---------- Input material

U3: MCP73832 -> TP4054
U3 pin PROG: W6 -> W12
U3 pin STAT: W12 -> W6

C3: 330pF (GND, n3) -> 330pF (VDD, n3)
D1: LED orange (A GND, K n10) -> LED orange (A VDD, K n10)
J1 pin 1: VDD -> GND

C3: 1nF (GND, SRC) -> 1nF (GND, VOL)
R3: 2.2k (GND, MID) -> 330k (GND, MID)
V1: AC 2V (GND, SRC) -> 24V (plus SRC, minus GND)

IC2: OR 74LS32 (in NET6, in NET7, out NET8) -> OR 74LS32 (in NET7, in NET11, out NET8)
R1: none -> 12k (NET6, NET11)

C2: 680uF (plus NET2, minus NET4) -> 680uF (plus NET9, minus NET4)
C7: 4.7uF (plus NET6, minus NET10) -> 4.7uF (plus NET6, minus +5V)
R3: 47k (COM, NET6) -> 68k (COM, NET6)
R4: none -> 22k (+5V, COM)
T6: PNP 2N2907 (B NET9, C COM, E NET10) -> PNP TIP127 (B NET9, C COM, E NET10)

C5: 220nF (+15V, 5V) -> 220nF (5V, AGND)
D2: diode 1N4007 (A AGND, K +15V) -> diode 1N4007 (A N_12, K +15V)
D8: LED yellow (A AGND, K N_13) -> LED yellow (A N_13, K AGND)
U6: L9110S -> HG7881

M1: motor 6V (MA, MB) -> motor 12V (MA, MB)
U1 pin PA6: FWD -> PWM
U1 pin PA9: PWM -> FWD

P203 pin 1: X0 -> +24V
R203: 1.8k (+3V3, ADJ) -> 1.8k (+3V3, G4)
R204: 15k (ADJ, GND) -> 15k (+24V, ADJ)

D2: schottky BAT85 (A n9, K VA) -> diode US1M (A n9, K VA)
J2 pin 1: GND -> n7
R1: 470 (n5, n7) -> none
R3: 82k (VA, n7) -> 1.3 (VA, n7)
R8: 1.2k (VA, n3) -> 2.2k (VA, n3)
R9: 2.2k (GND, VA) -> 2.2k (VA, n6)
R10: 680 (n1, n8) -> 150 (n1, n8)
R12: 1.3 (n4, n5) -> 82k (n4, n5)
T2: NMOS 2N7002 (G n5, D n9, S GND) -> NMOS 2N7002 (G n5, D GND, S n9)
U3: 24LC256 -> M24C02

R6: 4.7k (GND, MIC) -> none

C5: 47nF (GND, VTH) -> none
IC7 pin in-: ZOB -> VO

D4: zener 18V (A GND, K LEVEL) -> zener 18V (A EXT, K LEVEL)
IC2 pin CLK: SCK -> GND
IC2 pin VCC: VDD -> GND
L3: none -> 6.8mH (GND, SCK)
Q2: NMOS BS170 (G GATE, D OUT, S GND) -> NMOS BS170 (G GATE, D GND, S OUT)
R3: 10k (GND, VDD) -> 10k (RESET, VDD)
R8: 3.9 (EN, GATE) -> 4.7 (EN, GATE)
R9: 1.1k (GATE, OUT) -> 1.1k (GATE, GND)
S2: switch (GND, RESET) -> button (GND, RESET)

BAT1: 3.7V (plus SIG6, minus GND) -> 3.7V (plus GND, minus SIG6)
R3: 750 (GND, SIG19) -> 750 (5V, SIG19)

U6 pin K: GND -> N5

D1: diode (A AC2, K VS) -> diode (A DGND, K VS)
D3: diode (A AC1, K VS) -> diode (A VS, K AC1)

--------------------

» Problem requirements: Among the lines of these entries, find those that contain "NMOS". Give their number and nothing else.

» Response to the task: 2